-- Supplied records --

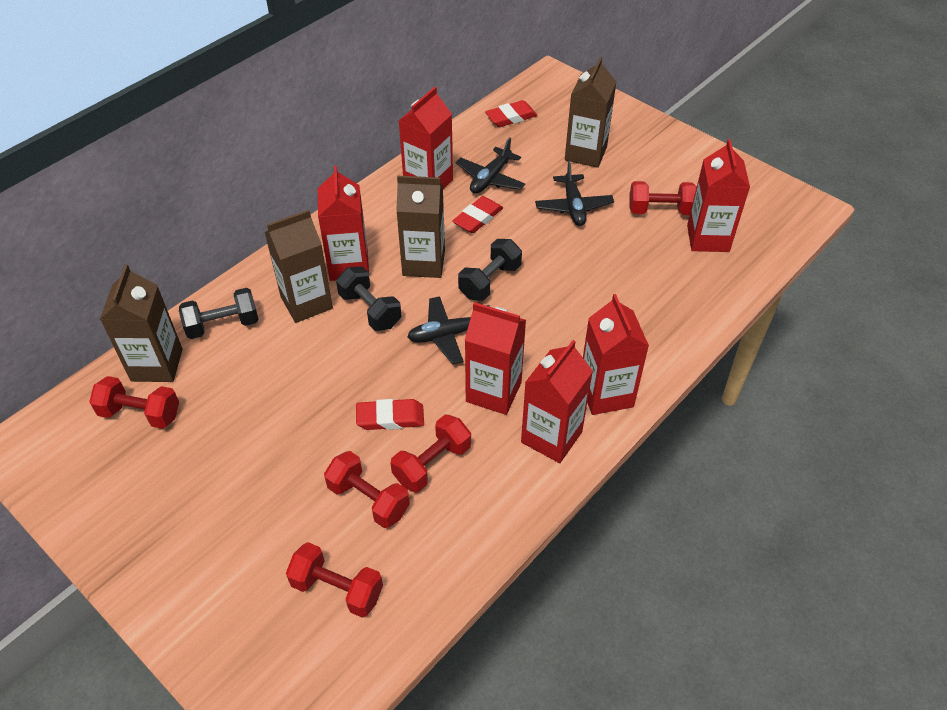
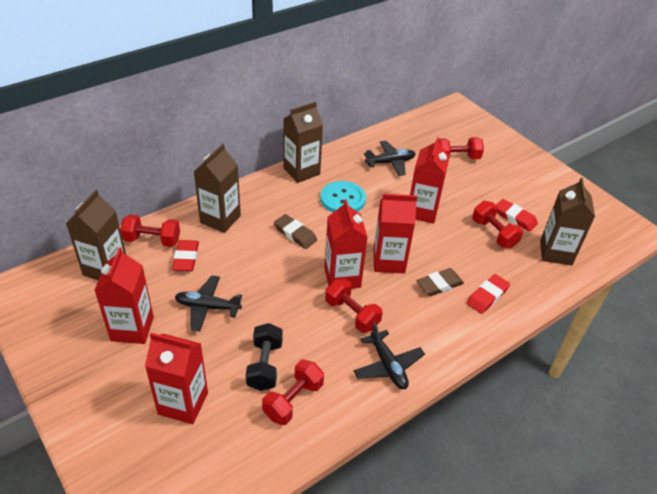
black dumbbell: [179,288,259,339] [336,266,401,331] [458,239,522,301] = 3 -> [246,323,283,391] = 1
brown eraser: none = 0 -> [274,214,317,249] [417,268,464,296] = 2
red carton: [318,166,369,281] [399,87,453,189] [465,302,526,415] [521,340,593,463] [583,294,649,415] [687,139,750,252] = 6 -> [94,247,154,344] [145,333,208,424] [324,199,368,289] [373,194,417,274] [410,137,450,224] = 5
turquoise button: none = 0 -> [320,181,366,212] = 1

==

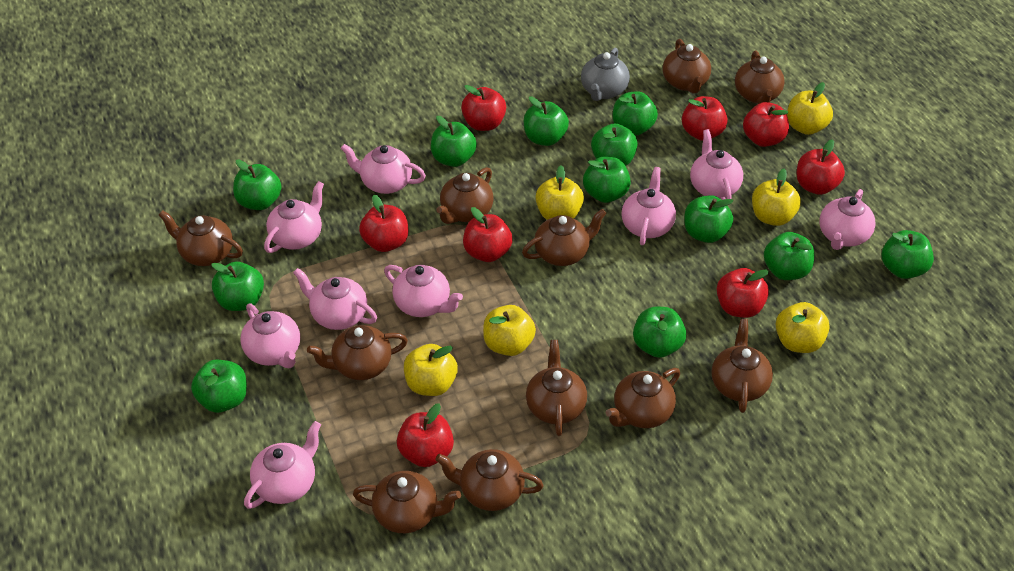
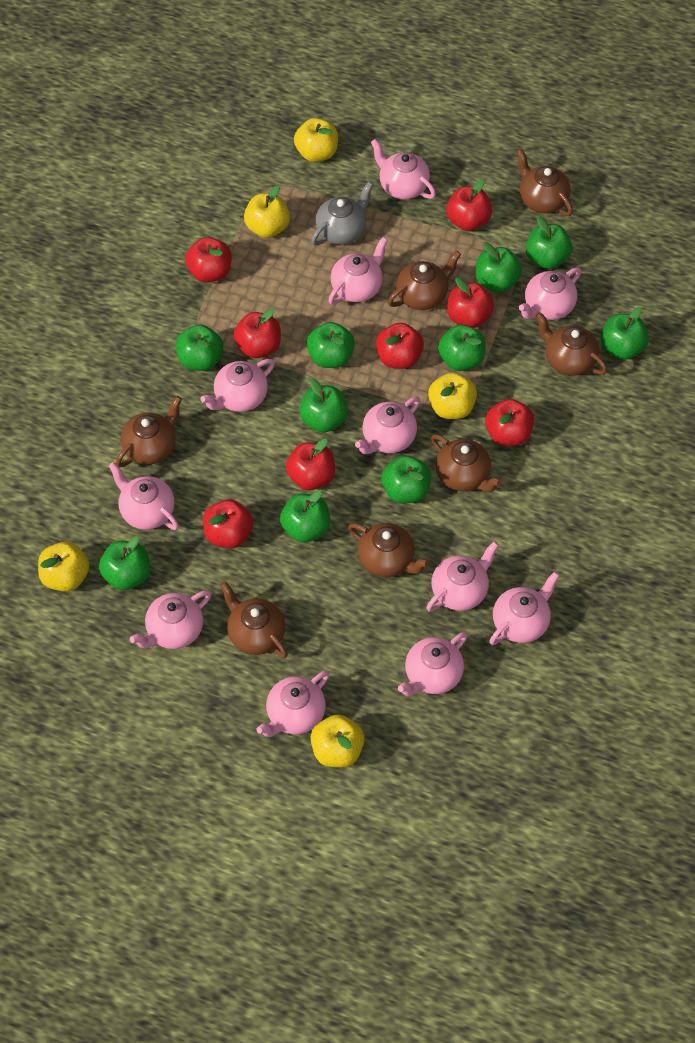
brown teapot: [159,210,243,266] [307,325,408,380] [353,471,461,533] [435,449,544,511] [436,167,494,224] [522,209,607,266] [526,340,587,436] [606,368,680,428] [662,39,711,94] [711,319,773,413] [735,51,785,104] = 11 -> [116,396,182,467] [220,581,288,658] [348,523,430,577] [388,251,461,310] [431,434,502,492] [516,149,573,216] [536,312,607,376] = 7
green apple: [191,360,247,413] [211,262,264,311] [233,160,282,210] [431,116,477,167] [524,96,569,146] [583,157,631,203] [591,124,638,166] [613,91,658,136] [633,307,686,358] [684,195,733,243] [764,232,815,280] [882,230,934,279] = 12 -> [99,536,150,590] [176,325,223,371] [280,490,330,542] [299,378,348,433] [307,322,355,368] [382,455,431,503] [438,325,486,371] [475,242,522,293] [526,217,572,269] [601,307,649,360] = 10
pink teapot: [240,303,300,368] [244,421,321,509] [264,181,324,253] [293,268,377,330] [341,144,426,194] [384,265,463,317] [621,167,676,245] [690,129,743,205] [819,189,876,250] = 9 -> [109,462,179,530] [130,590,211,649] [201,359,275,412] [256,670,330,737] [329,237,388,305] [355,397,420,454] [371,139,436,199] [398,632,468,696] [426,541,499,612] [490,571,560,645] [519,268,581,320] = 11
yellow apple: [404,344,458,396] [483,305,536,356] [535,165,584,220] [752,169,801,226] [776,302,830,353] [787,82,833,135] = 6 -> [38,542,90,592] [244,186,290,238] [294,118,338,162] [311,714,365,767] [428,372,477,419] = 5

-- Requirement --
Of the entries above, repeat exactly the lines between the line with "black dumbbell: [179,288,259,339]" and the line with "turquoise button: none", inclusive, and no others.

-- Final answer --
black dumbbell: [179,288,259,339] [336,266,401,331] [458,239,522,301] = 3 -> [246,323,283,391] = 1
brown eraser: none = 0 -> [274,214,317,249] [417,268,464,296] = 2
red carton: [318,166,369,281] [399,87,453,189] [465,302,526,415] [521,340,593,463] [583,294,649,415] [687,139,750,252] = 6 -> [94,247,154,344] [145,333,208,424] [324,199,368,289] [373,194,417,274] [410,137,450,224] = 5
turquoise button: none = 0 -> [320,181,366,212] = 1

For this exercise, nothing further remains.